§ DIRECTIVE
Each line of the data below from the one holding "camera: 30 degrees right, 20 degrees down" to the one holding "grey domino [456,234,528,278]", inclusive, is to be reproduced exactly; no other line belongs in the answer.

§ SUPPLIED DATA
*** Block opens ***

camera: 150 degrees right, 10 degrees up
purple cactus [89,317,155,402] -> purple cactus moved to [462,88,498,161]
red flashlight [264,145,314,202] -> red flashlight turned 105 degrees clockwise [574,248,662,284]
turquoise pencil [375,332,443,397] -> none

*** Block closes ***
*** Block opens ***

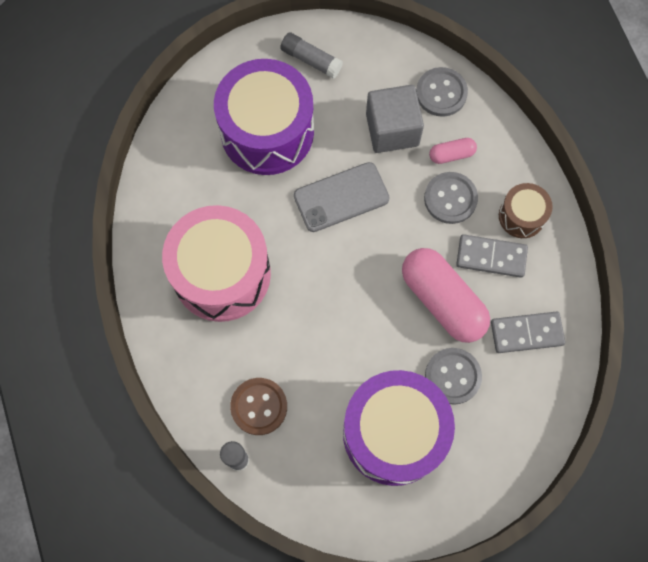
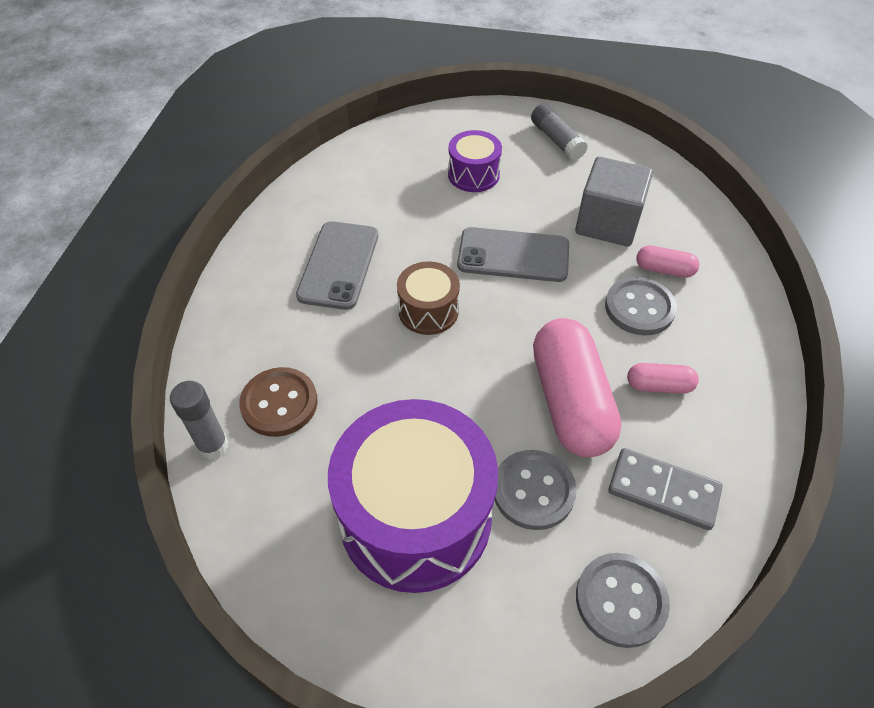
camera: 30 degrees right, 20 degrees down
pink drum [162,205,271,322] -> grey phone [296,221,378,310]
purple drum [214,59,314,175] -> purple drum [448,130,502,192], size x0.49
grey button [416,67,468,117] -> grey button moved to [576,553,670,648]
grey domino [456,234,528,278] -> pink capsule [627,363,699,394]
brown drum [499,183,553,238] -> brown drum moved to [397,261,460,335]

*** Block closes ***

§ OUTPUT FOR THIS TASK
camera: 30 degrees right, 20 degrees down
pink drum [162,205,271,322] -> grey phone [296,221,378,310]
purple drum [214,59,314,175] -> purple drum [448,130,502,192], size x0.49
grey button [416,67,468,117] -> grey button moved to [576,553,670,648]
grey domino [456,234,528,278] -> pink capsule [627,363,699,394]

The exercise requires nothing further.